Your task: Repeat precisely the span of lines below that opens with the line containing "blue notebook [328,294,393,359]" and closes with the line containing "red rocket [354,309,411,391]", both included.

--- --- ---

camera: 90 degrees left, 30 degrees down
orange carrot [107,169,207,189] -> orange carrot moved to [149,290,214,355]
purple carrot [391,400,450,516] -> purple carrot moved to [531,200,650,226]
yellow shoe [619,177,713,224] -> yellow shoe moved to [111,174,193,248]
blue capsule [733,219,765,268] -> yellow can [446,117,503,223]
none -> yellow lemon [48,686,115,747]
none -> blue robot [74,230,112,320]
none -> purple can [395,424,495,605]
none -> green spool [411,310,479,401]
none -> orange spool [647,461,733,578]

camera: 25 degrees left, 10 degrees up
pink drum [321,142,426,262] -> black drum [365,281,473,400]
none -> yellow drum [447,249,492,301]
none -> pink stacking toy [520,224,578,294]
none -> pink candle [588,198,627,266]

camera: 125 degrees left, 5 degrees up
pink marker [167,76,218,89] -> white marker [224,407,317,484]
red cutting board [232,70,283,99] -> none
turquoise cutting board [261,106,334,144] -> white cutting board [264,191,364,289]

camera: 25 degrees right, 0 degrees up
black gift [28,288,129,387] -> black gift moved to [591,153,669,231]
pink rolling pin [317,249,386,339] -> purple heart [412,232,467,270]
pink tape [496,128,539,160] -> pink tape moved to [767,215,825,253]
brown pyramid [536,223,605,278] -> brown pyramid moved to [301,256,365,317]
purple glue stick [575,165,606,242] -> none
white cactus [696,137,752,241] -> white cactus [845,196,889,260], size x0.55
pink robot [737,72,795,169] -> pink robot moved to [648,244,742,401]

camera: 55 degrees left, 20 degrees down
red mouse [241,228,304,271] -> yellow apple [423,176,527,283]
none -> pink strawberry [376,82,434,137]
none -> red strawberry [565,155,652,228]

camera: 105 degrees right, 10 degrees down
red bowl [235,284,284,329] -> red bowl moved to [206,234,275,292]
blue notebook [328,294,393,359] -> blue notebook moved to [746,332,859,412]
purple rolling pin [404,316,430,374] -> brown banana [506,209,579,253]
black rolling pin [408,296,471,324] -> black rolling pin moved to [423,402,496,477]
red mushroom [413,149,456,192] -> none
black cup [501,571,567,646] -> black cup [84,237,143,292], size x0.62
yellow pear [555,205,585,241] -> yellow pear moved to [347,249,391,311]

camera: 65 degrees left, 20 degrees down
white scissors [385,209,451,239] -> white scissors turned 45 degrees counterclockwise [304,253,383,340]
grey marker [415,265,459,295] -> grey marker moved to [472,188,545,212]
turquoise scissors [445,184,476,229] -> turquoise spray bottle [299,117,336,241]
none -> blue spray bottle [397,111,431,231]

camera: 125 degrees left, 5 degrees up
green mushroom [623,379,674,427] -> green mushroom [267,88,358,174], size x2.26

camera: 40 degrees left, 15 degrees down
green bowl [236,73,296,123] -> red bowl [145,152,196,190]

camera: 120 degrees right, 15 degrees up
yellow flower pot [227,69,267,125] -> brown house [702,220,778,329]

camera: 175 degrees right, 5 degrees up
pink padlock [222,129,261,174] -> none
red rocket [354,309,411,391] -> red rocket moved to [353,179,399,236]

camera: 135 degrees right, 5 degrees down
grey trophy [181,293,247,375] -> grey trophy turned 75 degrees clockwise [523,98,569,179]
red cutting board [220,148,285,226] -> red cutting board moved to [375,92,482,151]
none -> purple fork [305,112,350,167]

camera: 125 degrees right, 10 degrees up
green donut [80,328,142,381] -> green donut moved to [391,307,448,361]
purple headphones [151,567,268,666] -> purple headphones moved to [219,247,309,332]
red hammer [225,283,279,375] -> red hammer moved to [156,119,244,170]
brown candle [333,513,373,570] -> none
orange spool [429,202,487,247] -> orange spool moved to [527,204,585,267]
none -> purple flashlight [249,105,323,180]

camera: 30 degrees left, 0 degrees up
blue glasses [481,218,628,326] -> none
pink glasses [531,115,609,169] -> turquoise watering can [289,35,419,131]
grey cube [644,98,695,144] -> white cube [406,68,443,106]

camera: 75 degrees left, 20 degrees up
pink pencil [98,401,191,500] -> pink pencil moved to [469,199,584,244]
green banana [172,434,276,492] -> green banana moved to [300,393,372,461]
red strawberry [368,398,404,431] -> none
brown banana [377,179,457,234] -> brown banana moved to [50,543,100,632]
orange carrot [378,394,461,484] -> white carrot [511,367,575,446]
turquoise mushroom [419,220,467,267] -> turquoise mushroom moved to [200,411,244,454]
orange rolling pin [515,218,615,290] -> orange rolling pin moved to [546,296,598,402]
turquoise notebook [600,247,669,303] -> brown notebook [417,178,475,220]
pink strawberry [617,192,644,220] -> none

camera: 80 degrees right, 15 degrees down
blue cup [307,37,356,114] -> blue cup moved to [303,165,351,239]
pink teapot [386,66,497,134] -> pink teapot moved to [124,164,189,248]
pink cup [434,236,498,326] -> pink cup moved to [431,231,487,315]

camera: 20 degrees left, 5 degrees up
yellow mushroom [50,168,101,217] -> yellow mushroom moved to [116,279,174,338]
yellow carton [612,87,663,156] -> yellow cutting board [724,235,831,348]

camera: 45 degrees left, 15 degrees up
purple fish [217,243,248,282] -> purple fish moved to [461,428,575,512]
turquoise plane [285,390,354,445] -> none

--- --- ---

Answer section:
blue notebook [328,294,393,359] -> blue notebook moved to [746,332,859,412]
purple rolling pin [404,316,430,374] -> brown banana [506,209,579,253]
black rolling pin [408,296,471,324] -> black rolling pin moved to [423,402,496,477]
red mushroom [413,149,456,192] -> none
black cup [501,571,567,646] -> black cup [84,237,143,292], size x0.62
yellow pear [555,205,585,241] -> yellow pear moved to [347,249,391,311]

camera: 65 degrees left, 20 degrees down
white scissors [385,209,451,239] -> white scissors turned 45 degrees counterclockwise [304,253,383,340]
grey marker [415,265,459,295] -> grey marker moved to [472,188,545,212]
turquoise scissors [445,184,476,229] -> turquoise spray bottle [299,117,336,241]
none -> blue spray bottle [397,111,431,231]

camera: 125 degrees left, 5 degrees up
green mushroom [623,379,674,427] -> green mushroom [267,88,358,174], size x2.26

camera: 40 degrees left, 15 degrees down
green bowl [236,73,296,123] -> red bowl [145,152,196,190]

camera: 120 degrees right, 15 degrees up
yellow flower pot [227,69,267,125] -> brown house [702,220,778,329]

camera: 175 degrees right, 5 degrees up
pink padlock [222,129,261,174] -> none
red rocket [354,309,411,391] -> red rocket moved to [353,179,399,236]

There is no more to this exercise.